■ Materials provided:
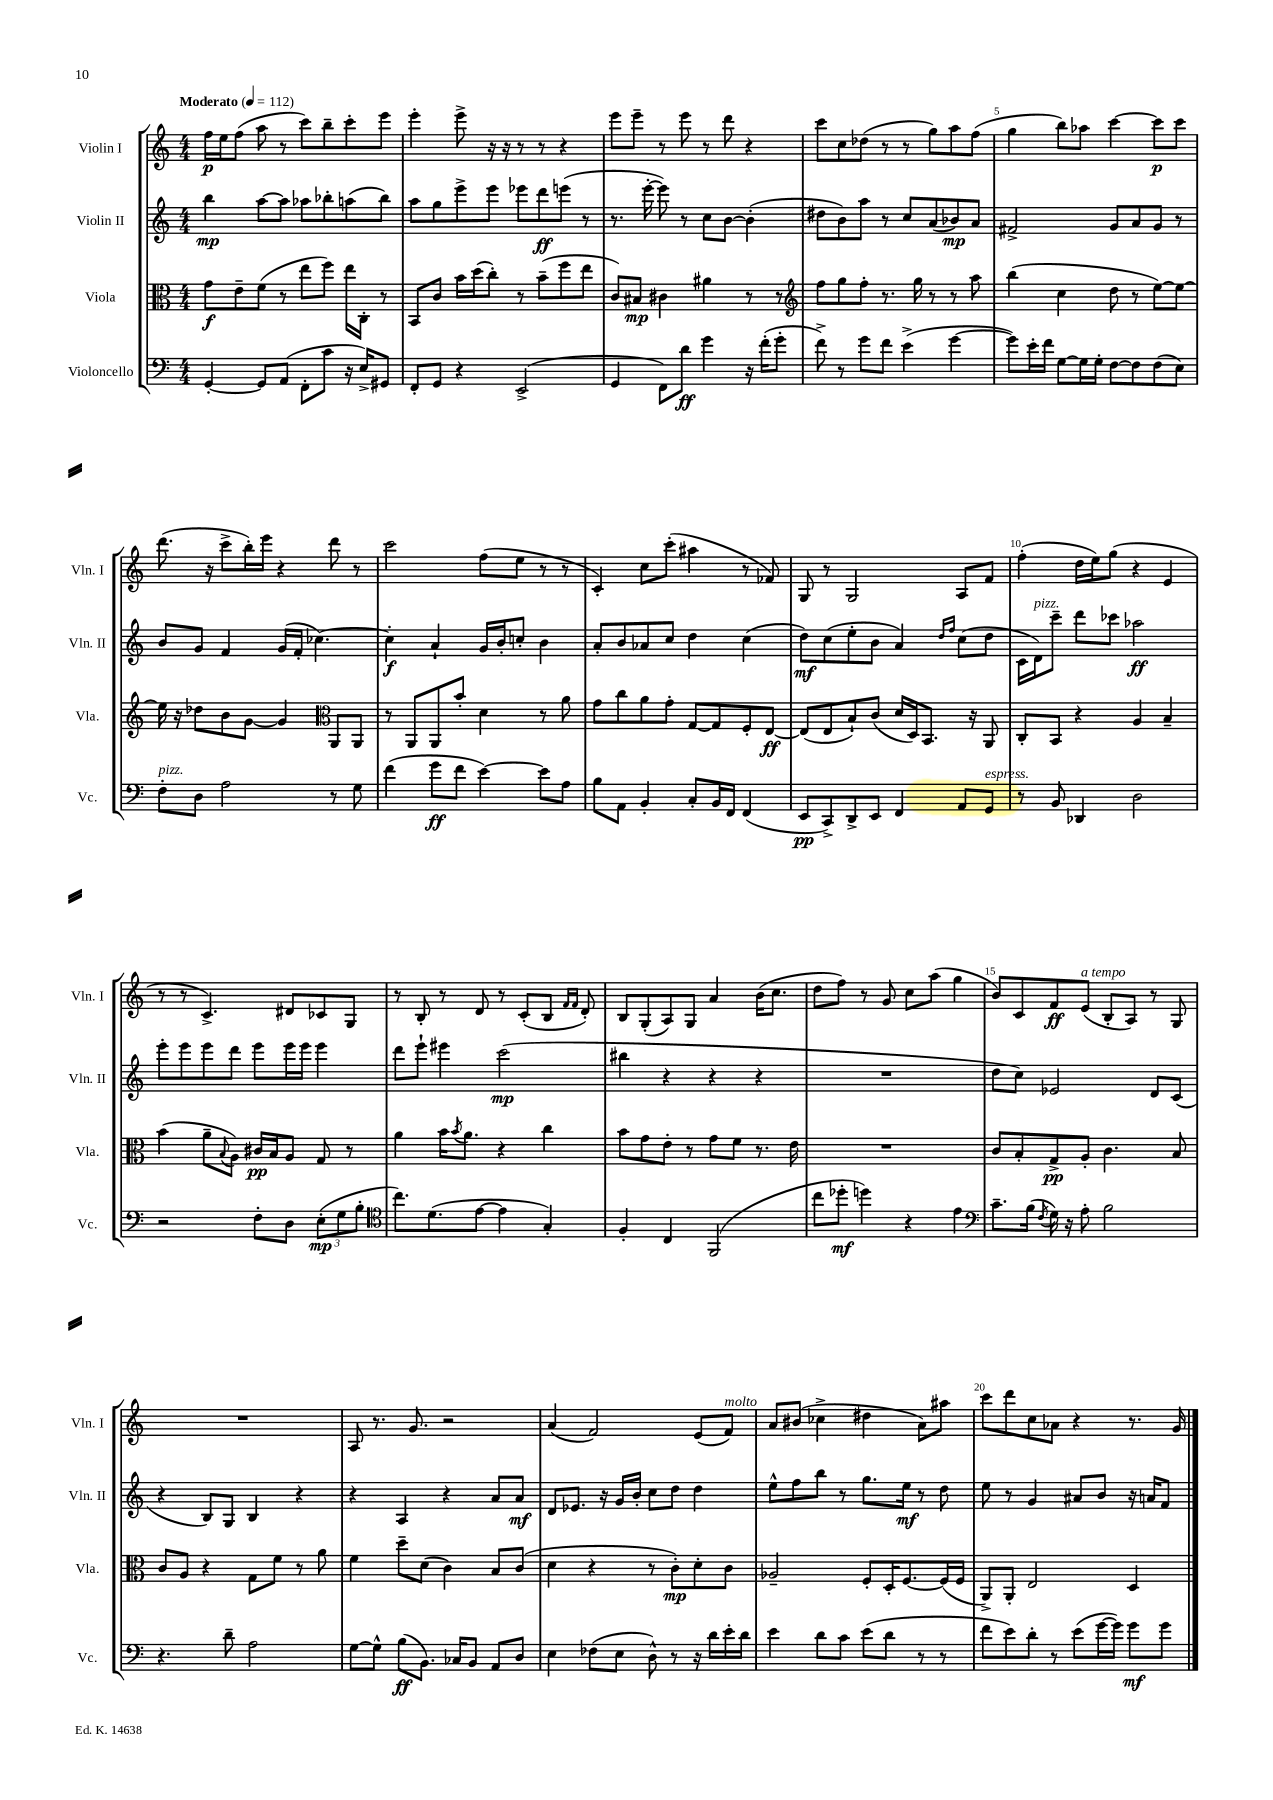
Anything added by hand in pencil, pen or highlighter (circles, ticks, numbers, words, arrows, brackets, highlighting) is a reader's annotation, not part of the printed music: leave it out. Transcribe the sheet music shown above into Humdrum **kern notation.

**kern	**kern	**kern	**kern
*staff4	*staff3	*staff2	*staff1
*clefF4	*clefC3	*clefG2	*clefG2
*k[]	*k[]	*k[]	*k[]
*M4/4	*M4/4	*M4/4	*M4/4
*MM112	*MM112	*MM112	*MM112
[4GG'	8g	4bb	16ff
.	.	.	16ee
.	8e~	.	(8ff
8GG]	(8f	[8aa	8aa
(8AA	8r	8aa]	8r
8FF'	8ee	8aa-	8ccc)
8c	8ff)	8bb-'	8bb~
16r	16ee	(8aa	8ccc'
16E^)	16C'	.	.
8GG#	8r	8bb-)	8eee
=	=	=	=
8FF'	8BB	8aa	4eee'
8GG	8c	8gg	.
4r	16b	8eee^	8eee^
.	(16dd	.	.
.	8cc')	8eee	16r
.	.	.	16r
(2EE^	8r	8eee-	8r
.	(8b~	8ddd	8r
.	8ff	(8eee	4r
.	8ee	8r	.
=	=	=	=
4GG	8c)	8.r	8eee
.	8B#	.	8eee~
.	.	[16eee'	.
8FF)	4c#	8eee])	8r
8d	.	8r	8eee
4g	4a#	8cc	8r
.	.	[8b	8ddd
16r	8r	(4b']	4r
(16f'	.	.	.
8g'	8r	.	.
=	=	=	=
*	*clefG2	*	*
8f^)	8ff	8dd#	8ccc
8r	8gg	8b)	8cc
8g	8ff'	8aa	(8dd-
8f	8.r	8r	8r
(4e^	.	8cc	8r
.	16gg	.	.
.	8r	(8a	8gg)
[4g	8r	8b-)	8aa
.	8aa	8a	(8ff
=	=	=	=
8g])	(4bb	2f#^	4gg
16e'	.	.	.
16f	.	.	.
[8G	4cc	.	8bb)
16G]	.	.	8aa-
16G'	.	.	.
[8F	8dd	8g	[4ccc
8F]	8r	8a	.
(8F	[8ee)	8g	8ccc]
8E)	8ee_	8r	8ccc
=	=	=	=
8F'	16ee]	8b	(8.ddd
.	16r	.	.
8D	8dd-	8g	.
.	.	.	16r
2A	8b	4f	8ccc^
.	[8g	.	16bb')
.	.	.	16eee
.	4g]	(16g	4r
.	.	16f'	.
.	.	[4.cc-)	.
*	*clefC3	*	*
8r	8AA	.	8ddd
8G	8AA	.	8r
=	=	=	=
(4f	8r	4cc-']	2ccc
.	8AA	.	.
8g	8AA	4a`	.
8f	8b'	.	.
[4e)	4d	16g	(8ff
.	.	16b'	.
.	.	8cc'	8ee
8e]	8r	4b	8r
8A	8a	.	8r
=	=	=	=
8B	8g	8a'	4c')
8AA	8cc	8b	.
4BB'	8a	8a-	8cc
.	8g'	8cc	(8ccc'
8C'	[8G	4dd	4aa#
16BB	8G]	.	.
16FF	.	.	.
(4FF	8F'	(4cc	8r
.	[8E	.	8f-)
=	=	=	=
8EE	(8E]	8dd)	8G
8CC^)	8E	(8cc	8r
8DD^	8B`)	8ee'	2G
8EE	(8c	8b	.
4FF	16d	4a)	.
.	16D)	.	.
.	8.BB	.	.
.	.	16qqdd	.
.	.	16qqff	.
8AA	.	(8cc	8A
.	16r	.	.
8GG	8AA	8dd	8f
=	=	=	=
8r	8C'	16c	(4ff'
.	.	16d)	.
8BB	8BB	8ccc~	.
4DD-	4r	8ddd	16dd
.	.	.	16ee)
.	.	8ccc-	(8gg
2D	4A	2aa-	4r
.	4B~	.	4e
=	=	=	=
2r	(4b	8eee'	8r
.	.	8eee	8r
.	8a~	8eee	4.c^)
.	8qqB	.	.
.	8A)	8ddd	.
8F'	16c#	8eee	.
.	16B	.	.
8D	8A	16eee	8d#
.	.	16eee	.
(12E'	8G	4eee	8c-
12G	.	.	.
.	8r	.	8G
12B'	.	.	.
=	=	=	=
*clefC4	*	*	*
8.cc)	4a	8ddd	8r
.	.	8eee`	8B'
(8.d	.	.	.
.	16b	4eee#	8r
.	8qb	.	.
.	8.a	.	.
[8e	.	.	8d
4e]	4r	(2ccc	8r
.	.	.	(8c'
4G')	4cc	.	8B
.	.	.	16qqf
.	.	.	16qqf
.	.	.	8d')
=	=	=	=
4F'	8b	4bb#	8B
.	8g	.	(8G'
4C	8e'	4r	8A)
.	8r	.	8G
(2FF	8g	4r	4a
.	8f	.	.
.	8.r	4r	(16b
.	.	.	8.cc
.	16e	.	.
=	=	=	=
8cc	1r	1r	8dd
8dd-'	.	.	8ff)
4dd)	.	.	8r
.	.	.	8g
4r	.	.	8cc
.	.	.	(8aa
4e	.	.	4gg
=	=	=	=
*clefF4	*	*	*
8.c~	8c	8dd	8b)
.	8B'	8cc)	8c
(16B	.	.	.
8qF	.	.	.
16G)	8G^	2e-	8f
16r	.	.	.
8A'	8A'	.	(8e
2B	4.c	.	8B'
.	.	.	8A)
.	.	8d	8r
.	8B	(8c	8G
=	=	=	=
4.r	8c	4r	1r
.	8A	.	.
.	4r	8B)	.
8d~	.	8G	.
2A	8G	4B	.
.	8f	.	.
.	8r	4r	.
.	8a	.	.
=	=	=	=
[8G	4f	4r	8A
8G^^]	.	.	8.r
(8B	8dd~	4A	.
.	.	.	8.g
8.BB)	(8d	.	.
.	4c)	4r	2r
16C-	.	.	.
8BB	.	.	.
8AA	8B	8a	.
8D	(8c	8a	.
=	=	=	=
4E	4d	8d	(4a
.	.	8.e-	.
(8F-	4r	.	2f)
.	.	16r	.
8E	.	16g	.
.	.	16b'	.
8D^^)	8r	8cc	.
8r	8c')	8dd	.
16r	8d'	4dd	(8e
16d	.	.	.
16e'	8c	.	8f)
16d	.	.	.
=	=	=	=
4e	2A-~	8ee^^	8a
.	.	8ff	(8b#
8d	.	8bb	4cc-^
8c	.	8r	.
(8e	8F'	8.gg	4dd#
8d	16D'	.	.
.	[8.F	16ee	.
8r	.	8r	8a)
8r	(16F]	8dd	8aa#
.	16F	.	.
=	=	=	=
8f	8AA^)	8ee	8ccc
8e)	8AA'	8r	8ddd
8d'	2E	4g	8cc
8r	.	.	8a-
(8e	.	8a#	4r
[16g	.	8b	.
16g])	.	.	.
8g	4D	16r	8.r
.	.	16a	.
8g	.	8f	.
.	.	.	16g
==	==	==	==
*-	*-	*-	*-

■ Short problem:
Filter the rows above, keeping only the lines that contain the string "kern", and copy each one out. Treat uppercase and lowercase as different.

■ Exercise response:
Anything added by hand in pencil, pen or highlighter (circles, ticks, numbers, words, arrows, brackets, highlighting) is a reader's annotation, not part of the printed music: leave it out. Transcribe the sheet music shown above into Humdrum **kern notation.
**kern	**kern	**kern	**kern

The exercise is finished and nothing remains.